**Exercise aim**
Print only the lines that begin at the line containing "(371, 165) = (241, 297): black" and end at the last line of the material, both included, without any change.

___ The records ___

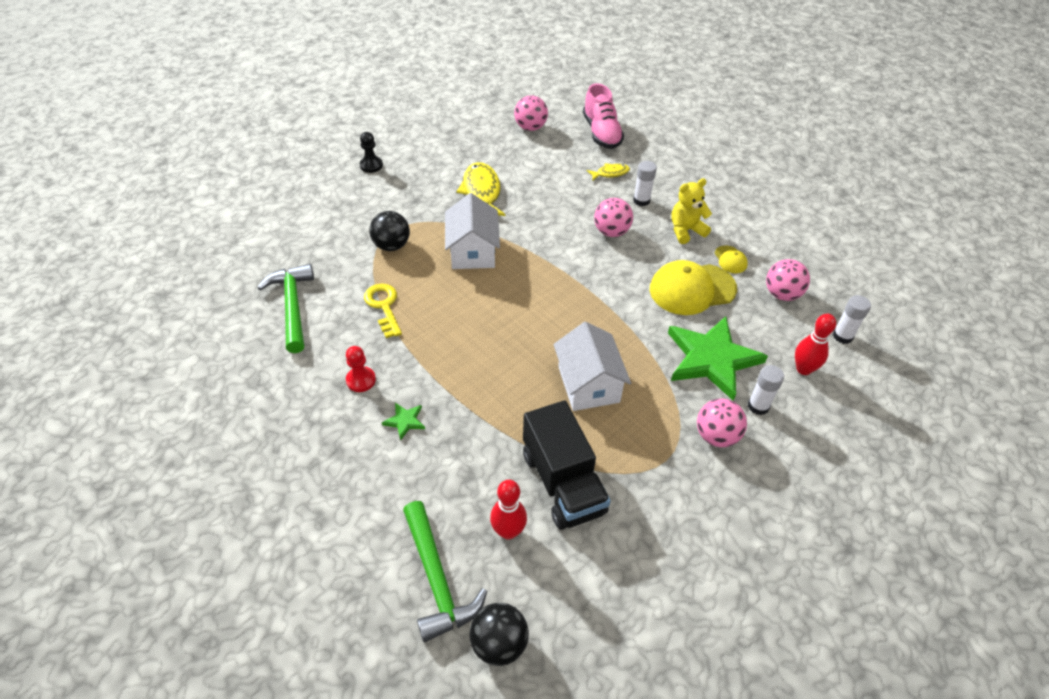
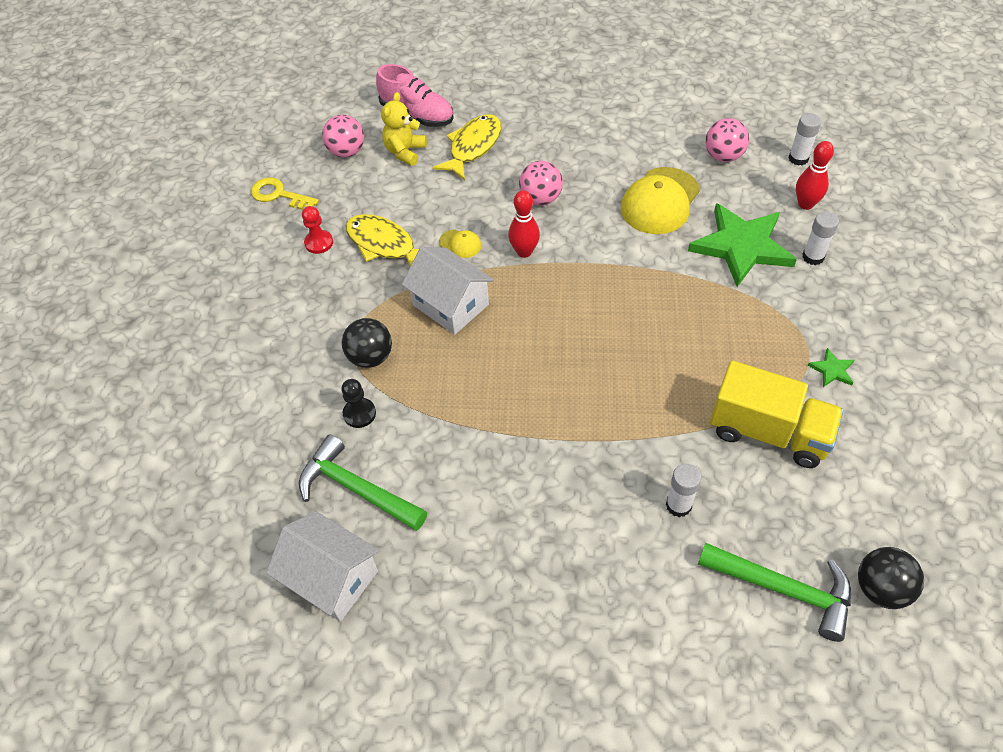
camera: 40 degrees left, 5 degrees up
(361, 380) = (512, 496): red pawn -> red pawn (319, 243)
(371, 165) = (241, 297): black pawn -> black pawn (359, 414)
(384, 306) = (441, 417): yellow key -> yellow key (279, 195)
(405, 421) = (594, 496): green star -> green star (832, 370)
(508, 531) = (781, 504): red bowling pin -> red bowling pin (524, 252)
(563, 483) = (768, 432): black truck -> yellow truck
(588, 384) = (687, 340): white house -> white house (331, 578)
(610, 173) = (473, 147): yellow fish -> yellow fish, size x1.88
(641, 200) = (529, 153): white glue stick -> white glue stick (678, 505)
(686, 230) = (595, 155): yellow teddy bear -> yellow teddy bear (405, 152)
(716, 436) = (816, 303): pink ball -> none
(730, 260) = (656, 155): yellow cap -> yellow cap (460, 244)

___

**Result for this exercise**
(371, 165) = (241, 297): black pawn -> black pawn (359, 414)
(384, 306) = (441, 417): yellow key -> yellow key (279, 195)
(405, 421) = (594, 496): green star -> green star (832, 370)
(508, 531) = (781, 504): red bowling pin -> red bowling pin (524, 252)
(563, 483) = (768, 432): black truck -> yellow truck
(588, 384) = (687, 340): white house -> white house (331, 578)
(610, 173) = (473, 147): yellow fish -> yellow fish, size x1.88
(641, 200) = (529, 153): white glue stick -> white glue stick (678, 505)
(686, 230) = (595, 155): yellow teddy bear -> yellow teddy bear (405, 152)
(716, 436) = (816, 303): pink ball -> none
(730, 260) = (656, 155): yellow cap -> yellow cap (460, 244)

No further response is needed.